Work instructions
Which lines in the entries contain the string "time"? Copy each of those lines.
* START Dataset content *
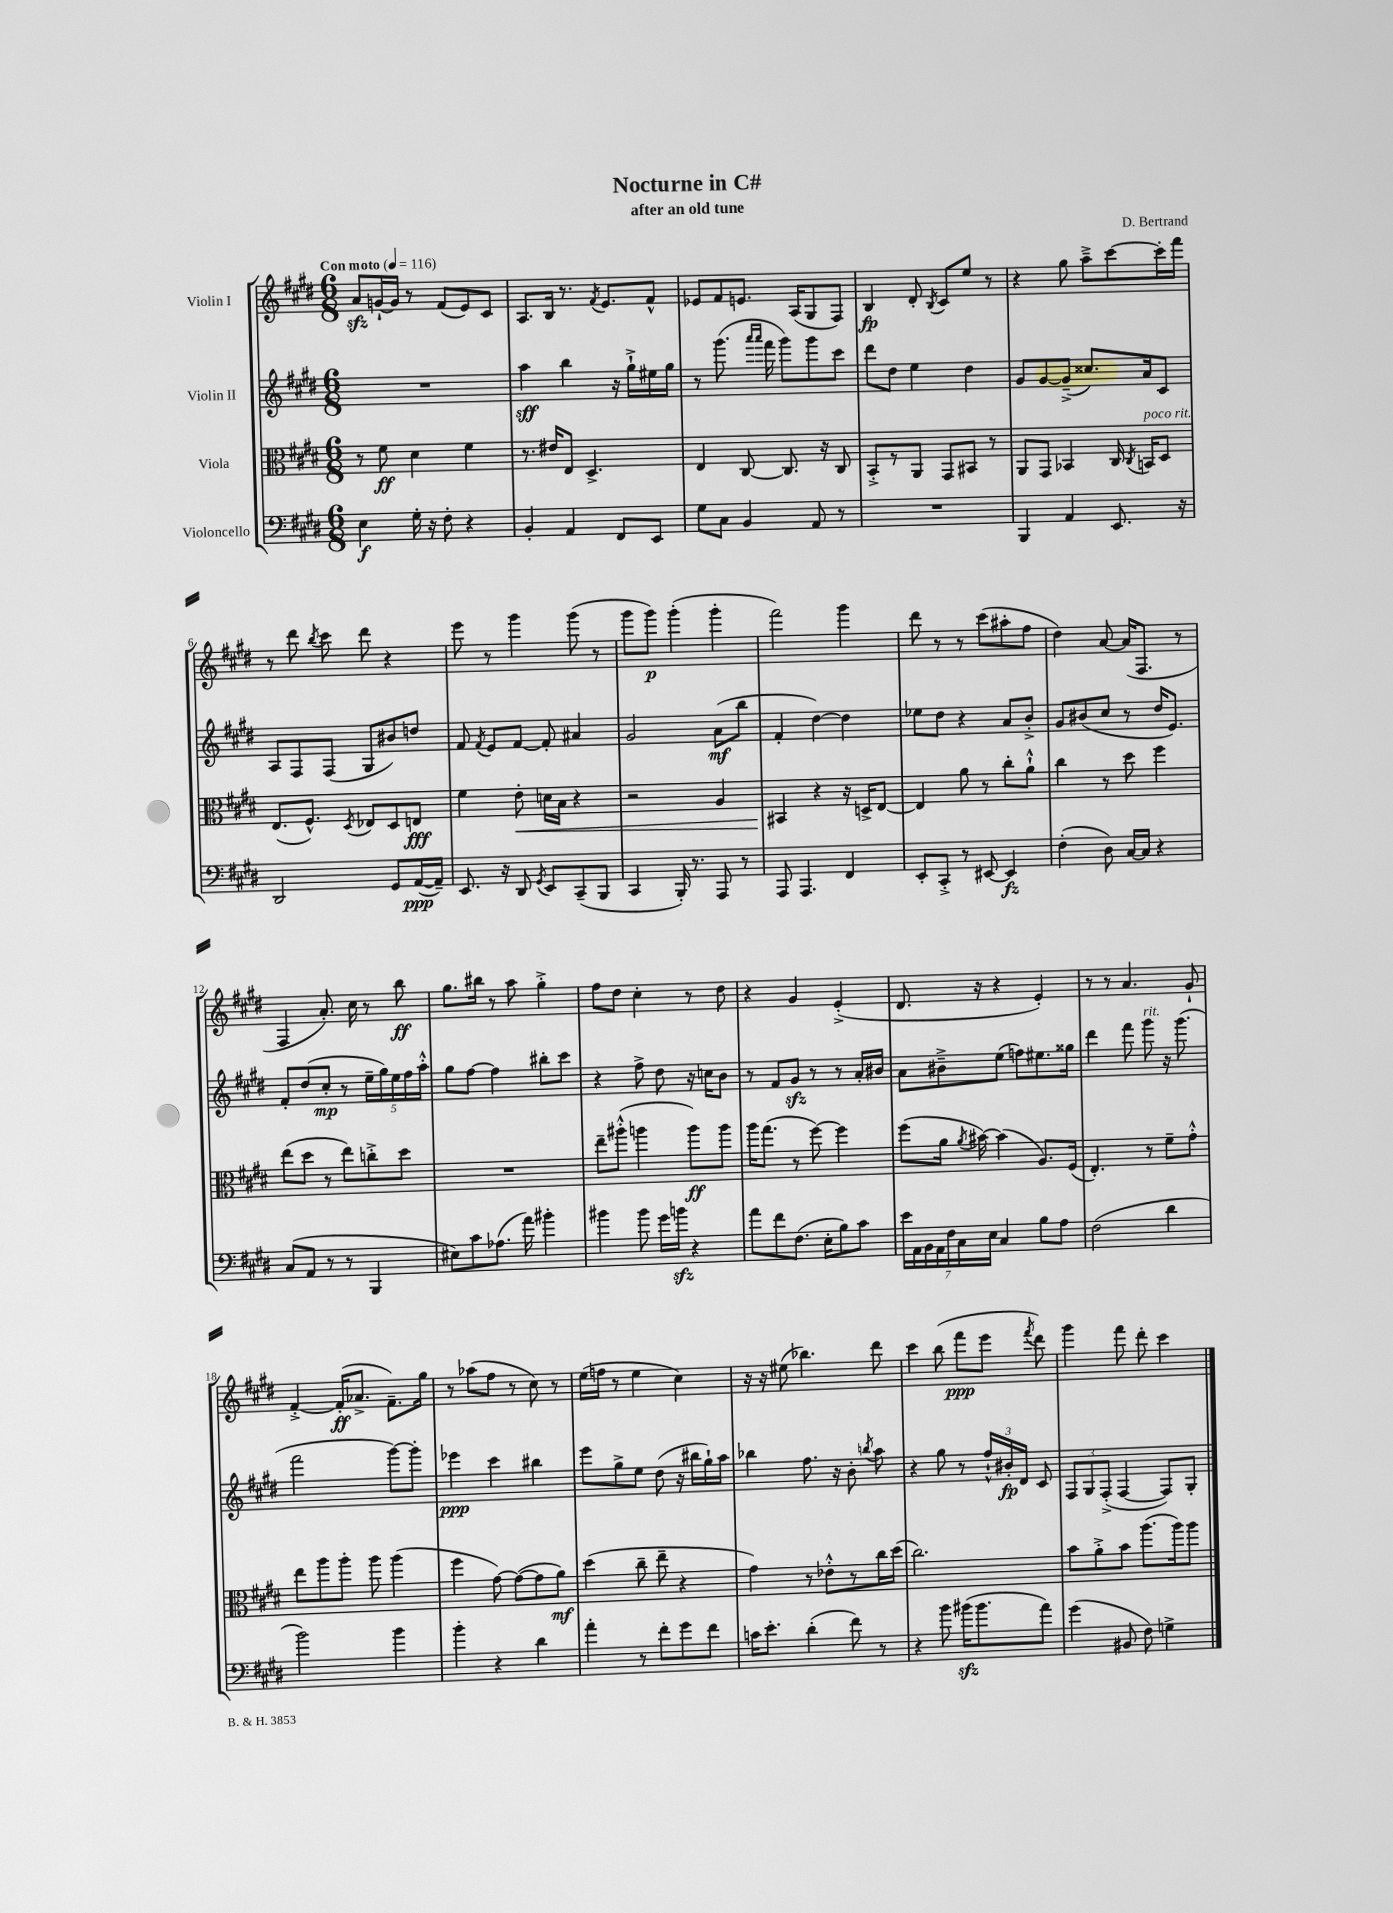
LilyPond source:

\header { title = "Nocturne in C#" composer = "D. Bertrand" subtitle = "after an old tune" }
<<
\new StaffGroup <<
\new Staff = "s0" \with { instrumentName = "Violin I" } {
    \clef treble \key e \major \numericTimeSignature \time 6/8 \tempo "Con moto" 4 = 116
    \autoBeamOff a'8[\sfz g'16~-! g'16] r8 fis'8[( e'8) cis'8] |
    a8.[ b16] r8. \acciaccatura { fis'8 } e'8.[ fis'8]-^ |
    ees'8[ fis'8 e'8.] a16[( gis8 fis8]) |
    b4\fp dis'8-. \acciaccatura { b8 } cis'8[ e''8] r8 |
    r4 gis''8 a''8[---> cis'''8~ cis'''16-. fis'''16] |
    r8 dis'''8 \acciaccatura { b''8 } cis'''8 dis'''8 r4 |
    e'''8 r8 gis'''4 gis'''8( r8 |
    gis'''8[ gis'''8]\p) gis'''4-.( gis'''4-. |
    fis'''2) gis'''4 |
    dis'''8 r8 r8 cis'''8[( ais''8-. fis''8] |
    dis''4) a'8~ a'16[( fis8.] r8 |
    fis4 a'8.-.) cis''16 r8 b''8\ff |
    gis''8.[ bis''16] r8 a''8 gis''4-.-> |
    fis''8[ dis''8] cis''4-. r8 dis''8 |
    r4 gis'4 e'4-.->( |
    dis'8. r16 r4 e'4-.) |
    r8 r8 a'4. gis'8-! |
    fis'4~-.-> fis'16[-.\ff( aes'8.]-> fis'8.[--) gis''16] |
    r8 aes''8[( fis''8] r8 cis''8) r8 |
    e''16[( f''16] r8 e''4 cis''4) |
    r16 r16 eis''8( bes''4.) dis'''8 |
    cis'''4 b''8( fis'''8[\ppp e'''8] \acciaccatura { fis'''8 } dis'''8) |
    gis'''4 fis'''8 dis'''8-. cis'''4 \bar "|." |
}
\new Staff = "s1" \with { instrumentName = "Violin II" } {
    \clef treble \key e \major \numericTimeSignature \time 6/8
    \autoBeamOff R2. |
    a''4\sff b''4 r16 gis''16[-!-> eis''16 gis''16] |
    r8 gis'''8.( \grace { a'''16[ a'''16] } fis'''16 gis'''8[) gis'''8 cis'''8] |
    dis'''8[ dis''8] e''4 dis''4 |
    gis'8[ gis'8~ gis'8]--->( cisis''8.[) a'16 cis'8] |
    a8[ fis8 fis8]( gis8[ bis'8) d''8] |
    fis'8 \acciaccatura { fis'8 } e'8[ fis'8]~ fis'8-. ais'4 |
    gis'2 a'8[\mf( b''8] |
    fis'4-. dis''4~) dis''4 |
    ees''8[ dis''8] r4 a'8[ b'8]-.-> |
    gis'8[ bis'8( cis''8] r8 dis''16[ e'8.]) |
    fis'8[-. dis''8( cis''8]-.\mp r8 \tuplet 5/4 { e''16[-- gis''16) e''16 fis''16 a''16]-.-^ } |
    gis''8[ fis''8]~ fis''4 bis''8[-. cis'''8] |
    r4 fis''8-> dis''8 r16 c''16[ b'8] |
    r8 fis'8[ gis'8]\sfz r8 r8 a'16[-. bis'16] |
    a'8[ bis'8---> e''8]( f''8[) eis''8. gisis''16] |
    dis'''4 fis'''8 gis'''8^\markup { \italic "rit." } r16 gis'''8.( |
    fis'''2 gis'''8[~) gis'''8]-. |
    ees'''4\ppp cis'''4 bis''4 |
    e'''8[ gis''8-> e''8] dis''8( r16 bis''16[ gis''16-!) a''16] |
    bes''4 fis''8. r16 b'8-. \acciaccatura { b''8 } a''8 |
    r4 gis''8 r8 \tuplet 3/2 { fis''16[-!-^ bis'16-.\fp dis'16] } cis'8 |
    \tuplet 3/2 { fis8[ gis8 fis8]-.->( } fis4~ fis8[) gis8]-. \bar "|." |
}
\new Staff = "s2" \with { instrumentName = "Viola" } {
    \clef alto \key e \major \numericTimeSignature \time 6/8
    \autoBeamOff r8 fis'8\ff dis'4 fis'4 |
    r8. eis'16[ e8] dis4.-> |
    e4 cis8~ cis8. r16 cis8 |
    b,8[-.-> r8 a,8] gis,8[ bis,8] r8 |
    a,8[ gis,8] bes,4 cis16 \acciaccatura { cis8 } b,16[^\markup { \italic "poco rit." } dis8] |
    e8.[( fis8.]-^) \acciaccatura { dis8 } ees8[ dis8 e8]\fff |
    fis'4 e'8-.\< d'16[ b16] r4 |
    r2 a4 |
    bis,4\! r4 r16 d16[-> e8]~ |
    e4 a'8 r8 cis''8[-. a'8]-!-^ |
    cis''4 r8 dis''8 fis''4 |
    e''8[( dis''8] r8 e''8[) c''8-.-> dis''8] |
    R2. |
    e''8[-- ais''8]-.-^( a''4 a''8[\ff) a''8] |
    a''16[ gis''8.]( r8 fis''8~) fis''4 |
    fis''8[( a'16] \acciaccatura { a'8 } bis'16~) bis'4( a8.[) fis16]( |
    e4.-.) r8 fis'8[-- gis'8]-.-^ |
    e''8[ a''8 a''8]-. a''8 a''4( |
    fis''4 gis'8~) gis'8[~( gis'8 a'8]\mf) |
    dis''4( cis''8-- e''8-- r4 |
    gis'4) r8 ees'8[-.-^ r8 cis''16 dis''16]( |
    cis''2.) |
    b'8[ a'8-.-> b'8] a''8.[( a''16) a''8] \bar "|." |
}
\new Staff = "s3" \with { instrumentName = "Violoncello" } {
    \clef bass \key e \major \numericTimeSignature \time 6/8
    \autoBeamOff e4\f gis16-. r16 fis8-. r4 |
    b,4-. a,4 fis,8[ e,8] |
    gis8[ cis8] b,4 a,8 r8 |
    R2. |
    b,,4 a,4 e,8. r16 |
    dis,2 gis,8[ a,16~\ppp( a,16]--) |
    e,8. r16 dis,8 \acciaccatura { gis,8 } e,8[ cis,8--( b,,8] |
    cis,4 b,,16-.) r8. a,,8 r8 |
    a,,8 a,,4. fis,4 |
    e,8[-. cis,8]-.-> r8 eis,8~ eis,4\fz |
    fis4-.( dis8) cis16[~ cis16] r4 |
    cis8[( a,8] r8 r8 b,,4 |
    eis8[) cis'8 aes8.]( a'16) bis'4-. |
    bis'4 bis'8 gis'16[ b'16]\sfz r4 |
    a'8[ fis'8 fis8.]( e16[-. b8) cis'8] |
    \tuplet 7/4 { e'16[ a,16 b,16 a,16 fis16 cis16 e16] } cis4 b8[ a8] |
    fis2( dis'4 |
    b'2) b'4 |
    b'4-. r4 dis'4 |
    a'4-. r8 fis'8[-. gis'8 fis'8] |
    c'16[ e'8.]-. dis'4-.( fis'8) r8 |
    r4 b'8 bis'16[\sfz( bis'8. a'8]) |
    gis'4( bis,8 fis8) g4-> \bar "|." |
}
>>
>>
* END Dataset content *
* START Dataset content *
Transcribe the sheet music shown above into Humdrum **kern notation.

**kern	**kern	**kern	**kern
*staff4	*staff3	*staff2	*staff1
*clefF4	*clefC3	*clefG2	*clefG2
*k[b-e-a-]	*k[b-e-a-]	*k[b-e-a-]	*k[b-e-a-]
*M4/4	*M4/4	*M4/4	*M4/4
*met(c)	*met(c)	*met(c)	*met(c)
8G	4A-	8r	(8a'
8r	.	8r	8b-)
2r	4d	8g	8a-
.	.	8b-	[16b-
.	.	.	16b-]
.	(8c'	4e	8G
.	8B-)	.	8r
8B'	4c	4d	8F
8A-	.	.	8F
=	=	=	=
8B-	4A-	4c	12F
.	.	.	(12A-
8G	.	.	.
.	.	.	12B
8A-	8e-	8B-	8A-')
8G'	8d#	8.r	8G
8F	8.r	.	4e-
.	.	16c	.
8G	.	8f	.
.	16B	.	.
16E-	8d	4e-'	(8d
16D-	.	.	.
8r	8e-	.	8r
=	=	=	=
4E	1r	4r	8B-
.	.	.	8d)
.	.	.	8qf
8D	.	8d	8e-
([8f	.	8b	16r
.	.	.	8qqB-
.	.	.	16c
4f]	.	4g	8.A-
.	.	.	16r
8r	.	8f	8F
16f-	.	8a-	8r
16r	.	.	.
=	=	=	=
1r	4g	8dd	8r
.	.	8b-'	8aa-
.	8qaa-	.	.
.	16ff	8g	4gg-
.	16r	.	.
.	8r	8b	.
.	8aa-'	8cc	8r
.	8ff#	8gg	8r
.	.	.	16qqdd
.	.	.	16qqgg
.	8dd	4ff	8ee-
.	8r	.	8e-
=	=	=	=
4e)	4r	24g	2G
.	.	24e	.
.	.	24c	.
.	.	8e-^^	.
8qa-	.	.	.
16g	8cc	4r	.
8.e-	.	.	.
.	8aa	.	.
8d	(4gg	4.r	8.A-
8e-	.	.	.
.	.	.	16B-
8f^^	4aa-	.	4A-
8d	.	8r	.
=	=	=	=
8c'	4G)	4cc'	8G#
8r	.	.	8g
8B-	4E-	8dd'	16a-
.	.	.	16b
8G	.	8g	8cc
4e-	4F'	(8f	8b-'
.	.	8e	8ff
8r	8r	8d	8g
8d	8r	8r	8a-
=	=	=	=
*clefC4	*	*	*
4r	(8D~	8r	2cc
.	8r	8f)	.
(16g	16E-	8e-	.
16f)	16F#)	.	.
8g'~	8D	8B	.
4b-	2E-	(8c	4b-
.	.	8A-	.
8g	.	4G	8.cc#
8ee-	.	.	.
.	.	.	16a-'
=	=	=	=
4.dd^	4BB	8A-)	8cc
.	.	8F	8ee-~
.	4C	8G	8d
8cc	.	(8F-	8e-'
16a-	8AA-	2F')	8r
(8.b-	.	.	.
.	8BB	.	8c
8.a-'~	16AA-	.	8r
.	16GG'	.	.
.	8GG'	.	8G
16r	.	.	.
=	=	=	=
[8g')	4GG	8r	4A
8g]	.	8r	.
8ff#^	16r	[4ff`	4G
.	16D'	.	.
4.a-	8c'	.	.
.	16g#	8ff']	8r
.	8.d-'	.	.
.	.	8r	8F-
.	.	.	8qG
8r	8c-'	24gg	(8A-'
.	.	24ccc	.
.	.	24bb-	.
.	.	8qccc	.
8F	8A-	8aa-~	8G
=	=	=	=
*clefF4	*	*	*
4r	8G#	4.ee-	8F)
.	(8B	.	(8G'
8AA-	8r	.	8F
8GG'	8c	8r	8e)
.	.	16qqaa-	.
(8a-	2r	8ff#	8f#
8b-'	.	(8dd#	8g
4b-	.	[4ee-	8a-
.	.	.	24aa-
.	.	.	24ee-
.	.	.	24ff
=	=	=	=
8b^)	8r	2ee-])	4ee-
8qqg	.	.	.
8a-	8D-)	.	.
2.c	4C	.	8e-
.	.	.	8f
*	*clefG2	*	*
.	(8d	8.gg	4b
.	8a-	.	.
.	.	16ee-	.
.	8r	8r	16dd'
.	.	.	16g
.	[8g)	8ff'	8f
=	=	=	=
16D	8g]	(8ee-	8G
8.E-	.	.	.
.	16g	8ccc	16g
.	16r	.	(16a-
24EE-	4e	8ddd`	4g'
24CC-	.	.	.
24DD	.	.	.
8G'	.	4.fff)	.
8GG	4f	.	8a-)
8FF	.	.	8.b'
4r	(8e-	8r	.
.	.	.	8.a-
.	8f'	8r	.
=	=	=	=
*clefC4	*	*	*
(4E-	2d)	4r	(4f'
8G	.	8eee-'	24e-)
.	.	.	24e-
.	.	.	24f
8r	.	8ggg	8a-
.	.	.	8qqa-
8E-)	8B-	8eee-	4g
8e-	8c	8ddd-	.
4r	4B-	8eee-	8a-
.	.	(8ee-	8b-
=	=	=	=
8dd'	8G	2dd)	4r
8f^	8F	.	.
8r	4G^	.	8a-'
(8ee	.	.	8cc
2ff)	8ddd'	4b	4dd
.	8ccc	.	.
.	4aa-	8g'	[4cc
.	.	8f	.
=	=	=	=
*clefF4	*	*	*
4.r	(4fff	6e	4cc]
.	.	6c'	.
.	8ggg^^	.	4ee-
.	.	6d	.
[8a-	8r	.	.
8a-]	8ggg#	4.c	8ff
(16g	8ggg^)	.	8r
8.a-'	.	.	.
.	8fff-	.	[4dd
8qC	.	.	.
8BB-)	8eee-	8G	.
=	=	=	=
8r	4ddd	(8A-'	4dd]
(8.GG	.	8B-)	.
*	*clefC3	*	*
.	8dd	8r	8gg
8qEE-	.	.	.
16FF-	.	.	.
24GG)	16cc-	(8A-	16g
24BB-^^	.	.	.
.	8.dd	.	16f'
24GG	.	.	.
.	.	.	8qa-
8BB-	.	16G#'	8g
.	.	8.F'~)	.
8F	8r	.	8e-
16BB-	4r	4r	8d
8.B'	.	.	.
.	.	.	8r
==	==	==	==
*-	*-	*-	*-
* END Dataset content *
The solution
    \clef treble \key e \major \numericTimeSignature \time 6/8 \tempo "Con moto" 4 = 116
    \clef treble \key e \major \numericTimeSignature \time 6/8
    \clef alto \key e \major \numericTimeSignature \time 6/8
    \clef bass \key e \major \numericTimeSignature \time 6/8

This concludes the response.